What the task asks: Write out again, word for word, the lines below from the line that holds "turquoise spinning top" through the line that holds "camera: 25 degrees right, 15 degrees up", omitting pictures.

(Dataset items)
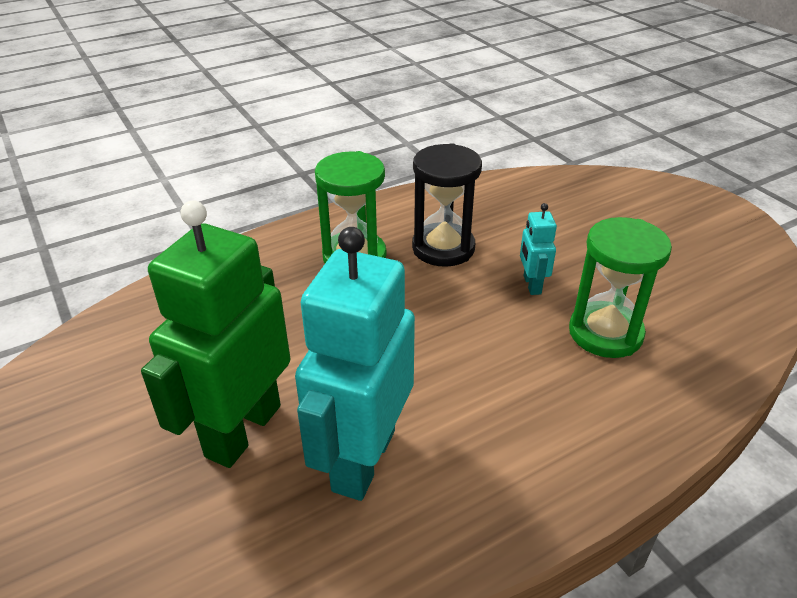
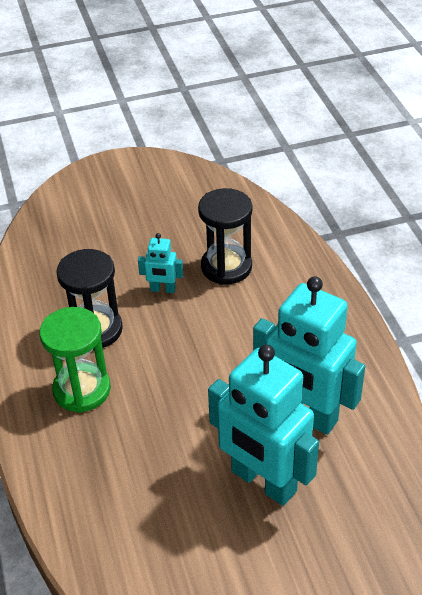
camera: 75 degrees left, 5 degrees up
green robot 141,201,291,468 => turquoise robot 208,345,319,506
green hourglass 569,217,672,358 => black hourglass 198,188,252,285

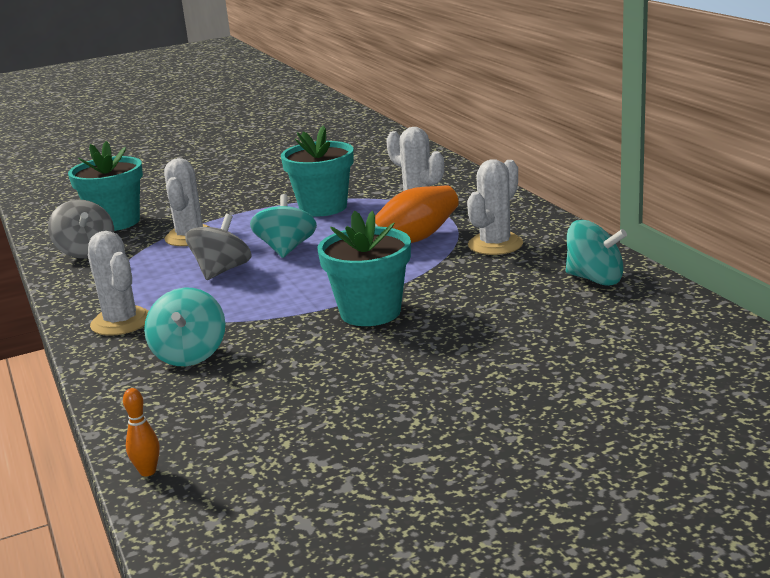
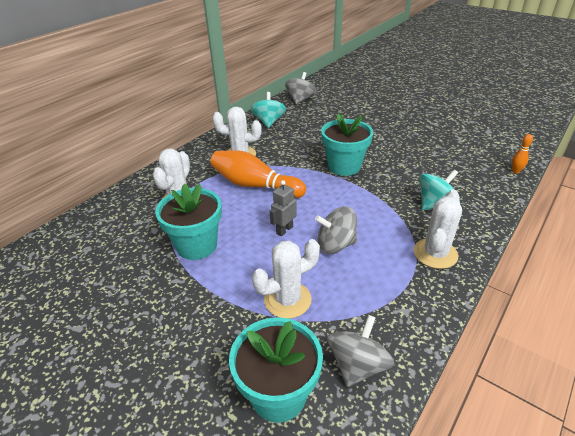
camera: 120 degrees left, 15 degrees up
turquoise spinning top 250,194,317,258 => grey robot 270,180,297,236
nothing => grey spinning top 285,72,316,104

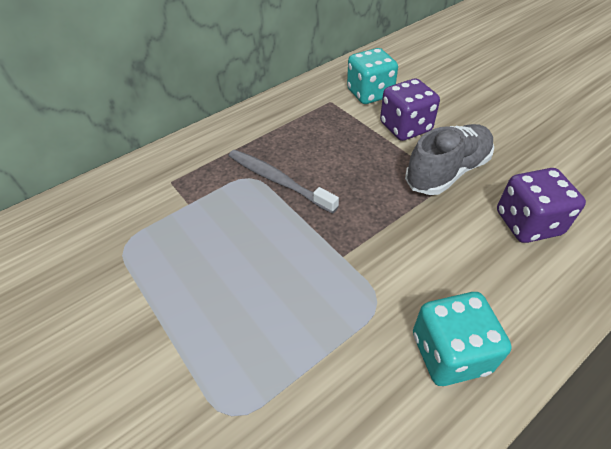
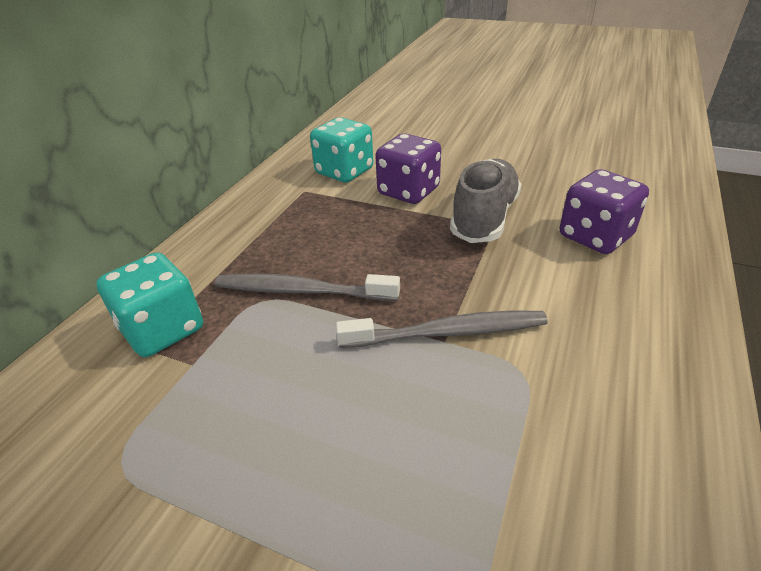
camera: 30 degrees left, 10 degrees down
turquoise dice 413,292,512,386 => turquoise dice 96,252,203,357, shifted
nothing => grey toothbrush 336,311,548,348

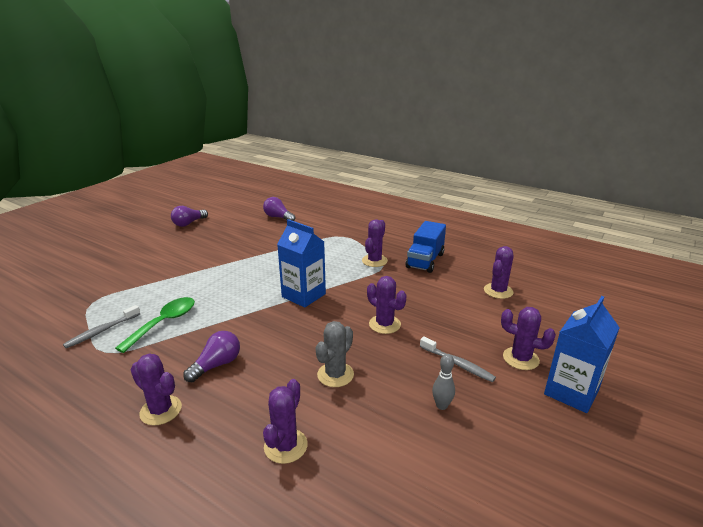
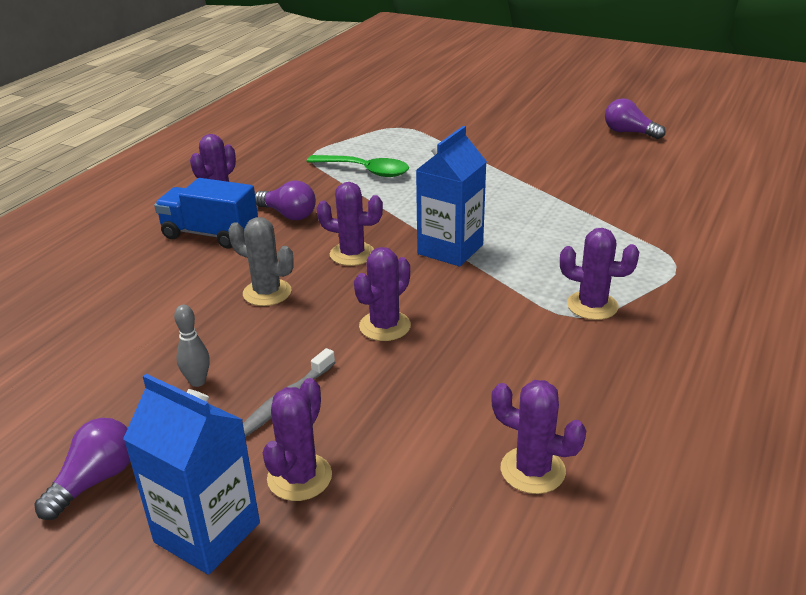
camera: 85 degrees right, 5 degrees up
purple light bulb 263,197,295,221 => purple light bulb 34,418,130,520, shifted
blue truck 406,221,446,273 => blue truck 154,178,258,249, shifted
grey toothbrush 63,305,140,348 => nothing
purple cactus 263,379,308,464 => purple cactus 317,182,383,266, shifted

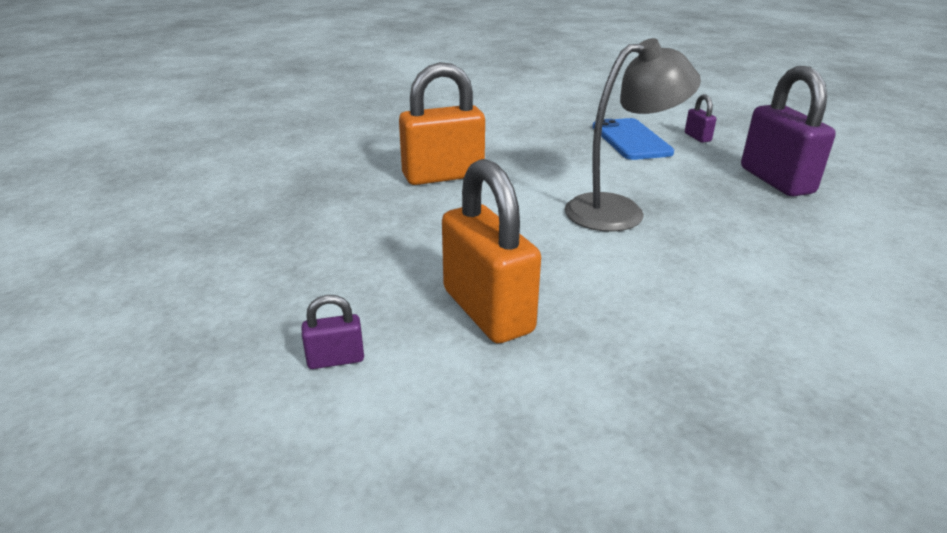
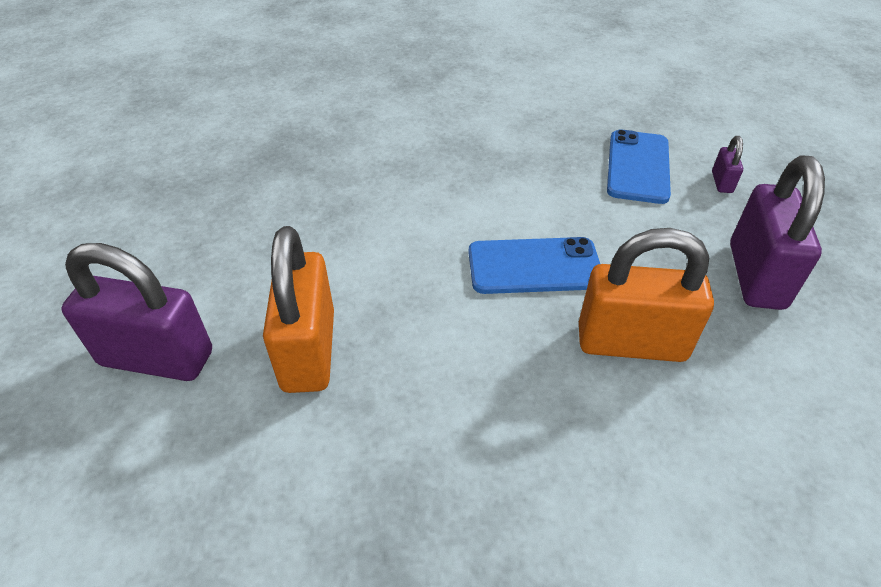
camera: 25 degrees right, 15 degrees up
grey lamp 565,38,701,232 => blue phone 468,237,600,294
orange padlock 399,62,485,185 => orange padlock 579,228,714,362, shifted
purple padlock 302,295,364,369 => purple padlock 61,243,212,381, x2.26

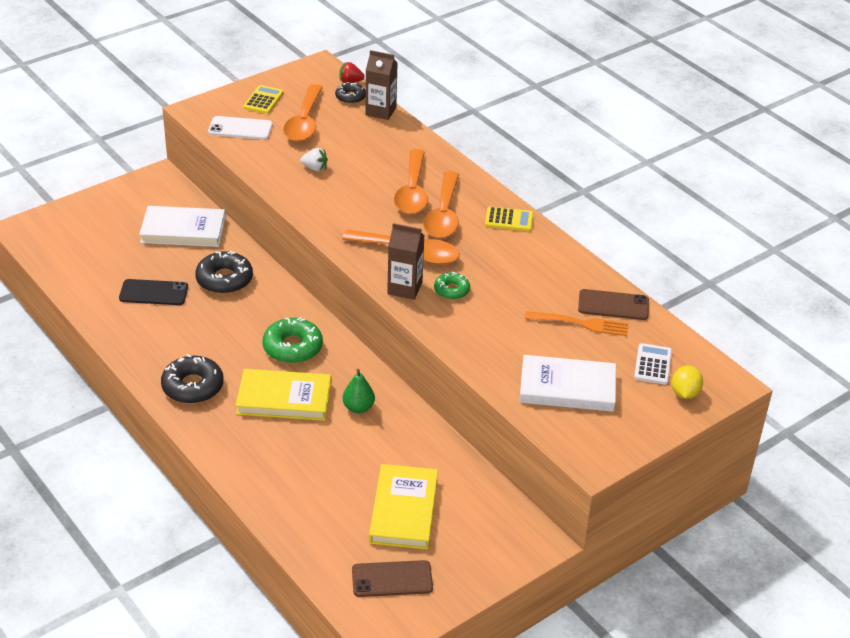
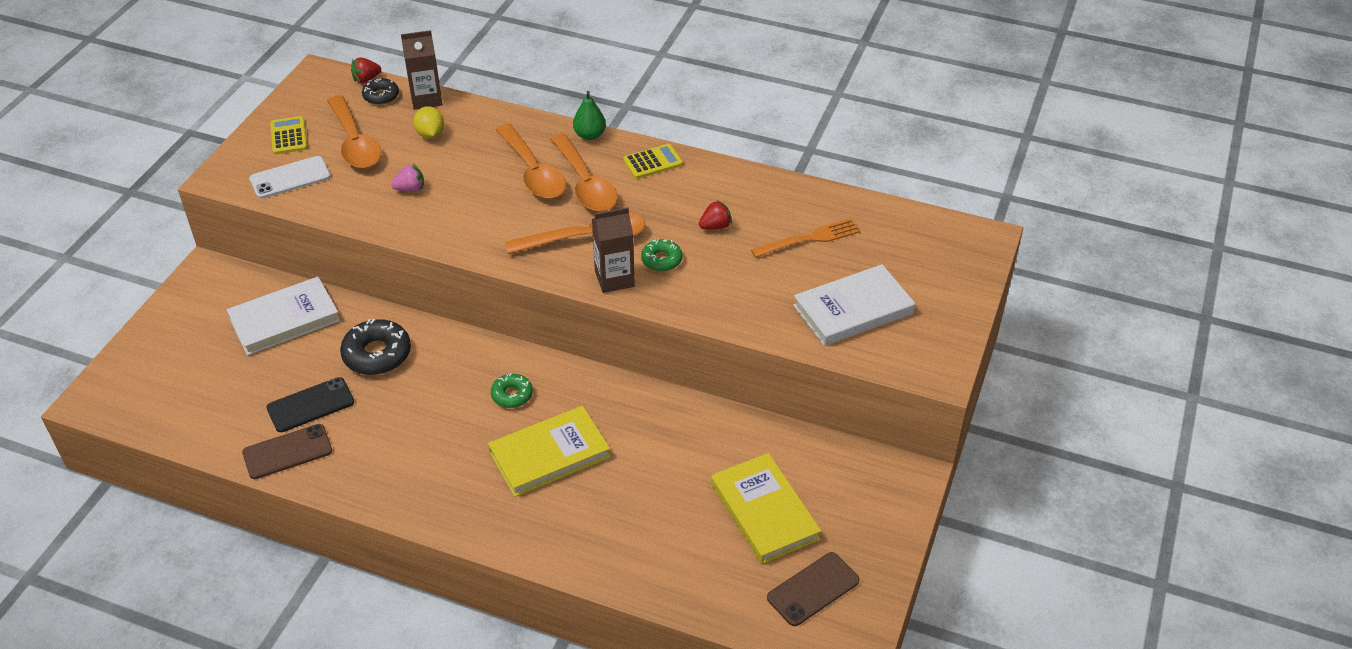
camera: 30 degrees left, 5 degrees up
white strawberry 300,148,328,171 => pink strawberry 391,164,424,192
brown phone 578,289,649,320 => brown phone 242,424,332,479, shifted
green donut 263,317,323,363 => green donut 491,374,533,408, x0.59
white calculator 634,343,672,385 => nothing
black donut 161,354,224,404 => nothing
yellow lemon 672,365,703,399 => yellow lemon 413,106,444,139, shifted
green pear 343,369,375,413 => green pear 573,91,606,140, shifted
nothing => red strawberry 699,200,732,230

Finished exercise:
turquoise spinning top 250,194,317,258 => grey robot 270,180,297,236
nothing => grey spinning top 285,72,316,104

camera: 30 degrees left, 10 degrees down
turquoise dice 413,292,512,386 => turquoise dice 96,252,203,357, shifted
nothing => grey toothbrush 336,311,548,348

camera: 85 degrees right, 5 degrees up
purple light bulb 263,197,295,221 => purple light bulb 34,418,130,520, shifted
blue truck 406,221,446,273 => blue truck 154,178,258,249, shifted
grey toothbrush 63,305,140,348 => nothing
purple cactus 263,379,308,464 => purple cactus 317,182,383,266, shifted

camera: 25 degrees right, 15 degrees up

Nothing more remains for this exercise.